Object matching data

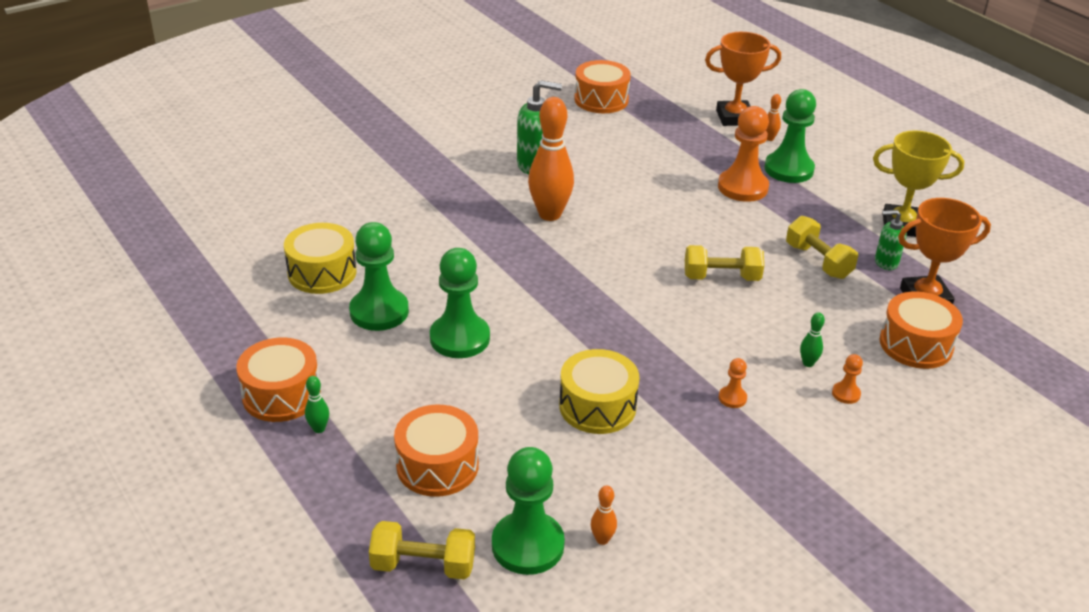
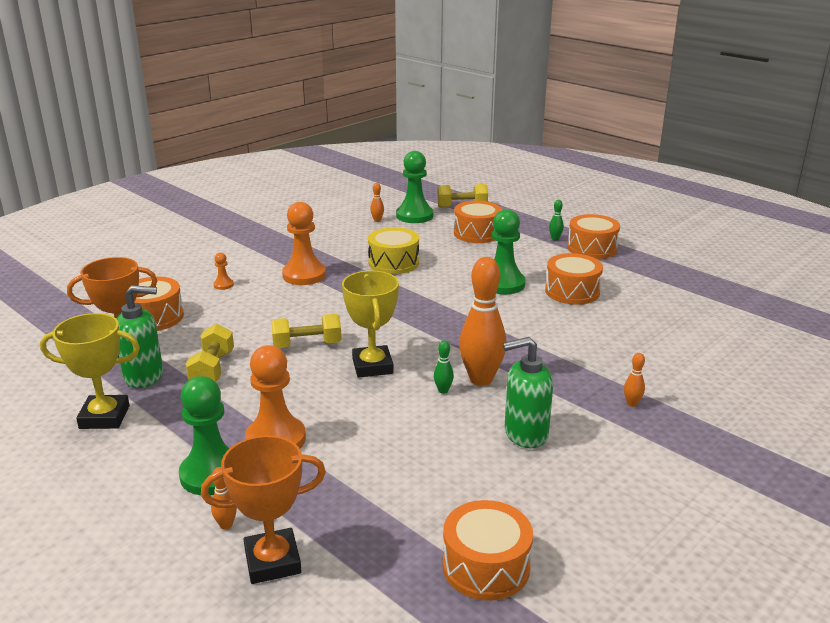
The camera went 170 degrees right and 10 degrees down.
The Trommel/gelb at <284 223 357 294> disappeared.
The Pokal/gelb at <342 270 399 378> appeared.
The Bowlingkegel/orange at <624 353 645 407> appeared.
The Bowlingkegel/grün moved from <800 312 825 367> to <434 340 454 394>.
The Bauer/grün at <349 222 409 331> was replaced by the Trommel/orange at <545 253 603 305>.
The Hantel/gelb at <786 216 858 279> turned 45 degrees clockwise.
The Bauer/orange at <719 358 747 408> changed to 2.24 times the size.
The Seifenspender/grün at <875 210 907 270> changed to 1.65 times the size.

Required action: One stretch of the lines above is wanted, from the line that contains "The Bauer/grün at" through the line that contains "The Bauer/orange at". Output it exactly.

Answer box:
The Bauer/grün at <349 222 409 331> was replaced by the Trommel/orange at <545 253 603 305>.
The Hantel/gelb at <786 216 858 279> turned 45 degrees clockwise.
The Bauer/orange at <719 358 747 408> changed to 2.24 times the size.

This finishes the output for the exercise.